[THE PROBLEM] Make an exact copy of the listing, without images.

[DATASET CONTENT]
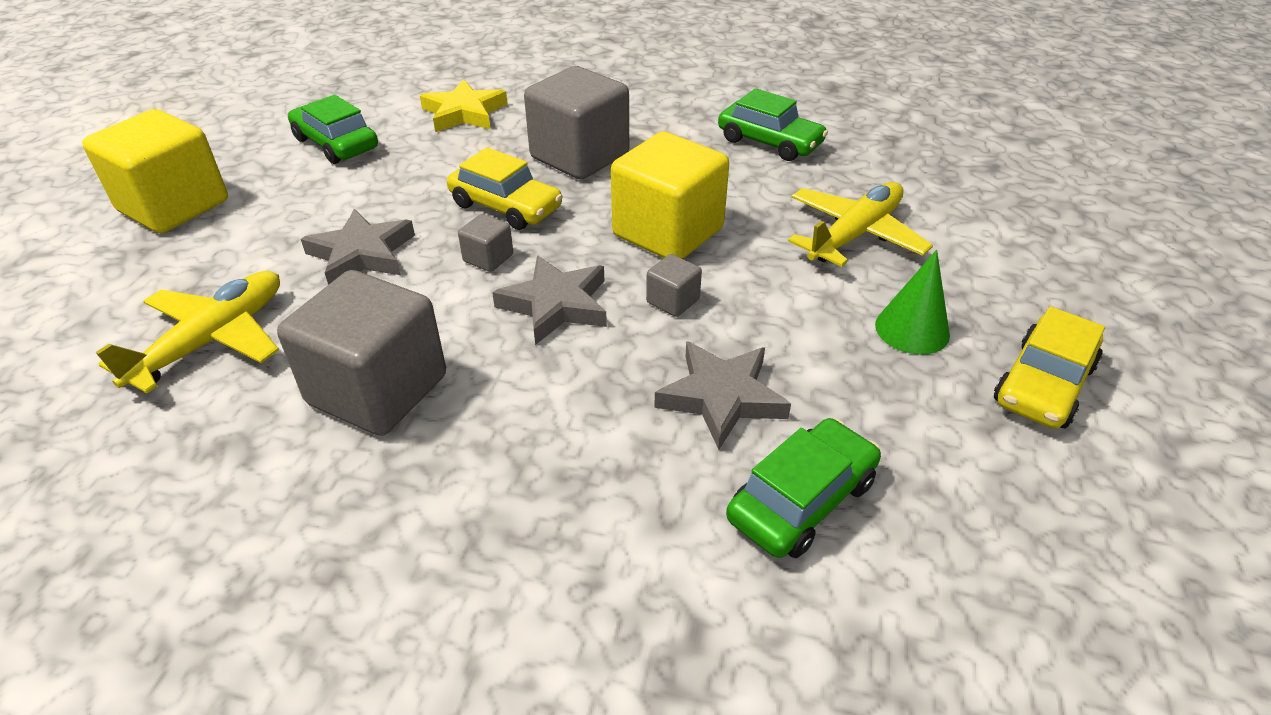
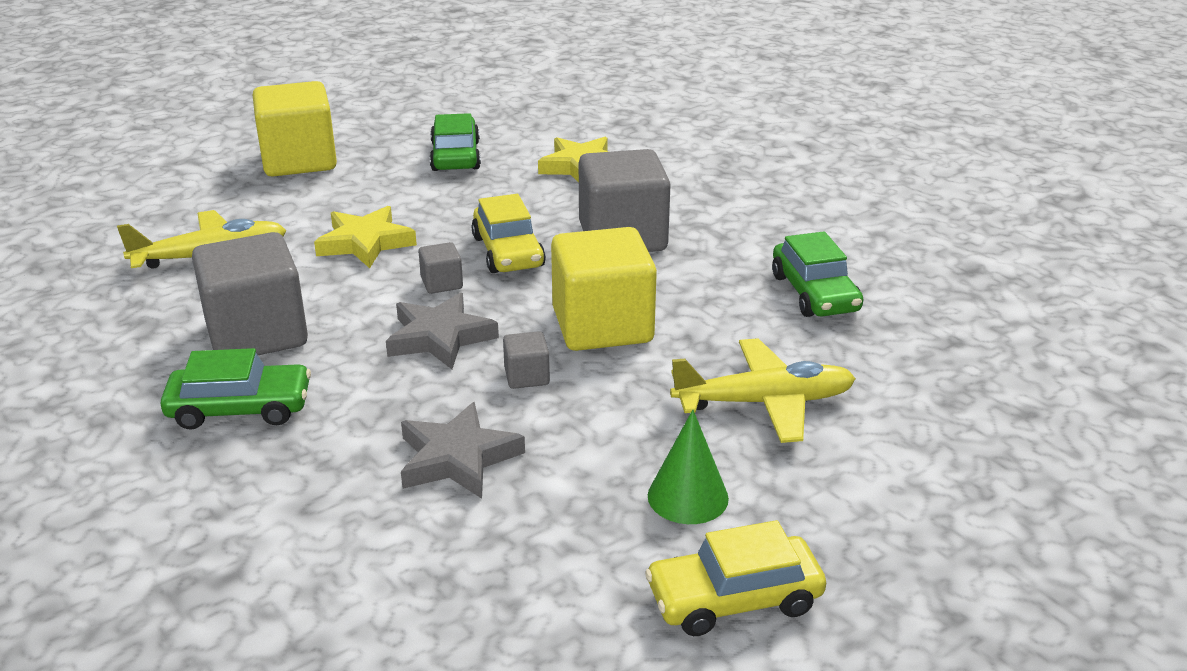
camera: 40 degrees right, 10 degrees down
(362, 254) = (365, 243): grey star -> yellow star
(801, 500) = (407, 551): green car -> green car (240, 408)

[WRITTEN RESPONSE]
camera: 40 degrees right, 10 degrees down
(362, 254) = (365, 243): grey star -> yellow star
(801, 500) = (407, 551): green car -> green car (240, 408)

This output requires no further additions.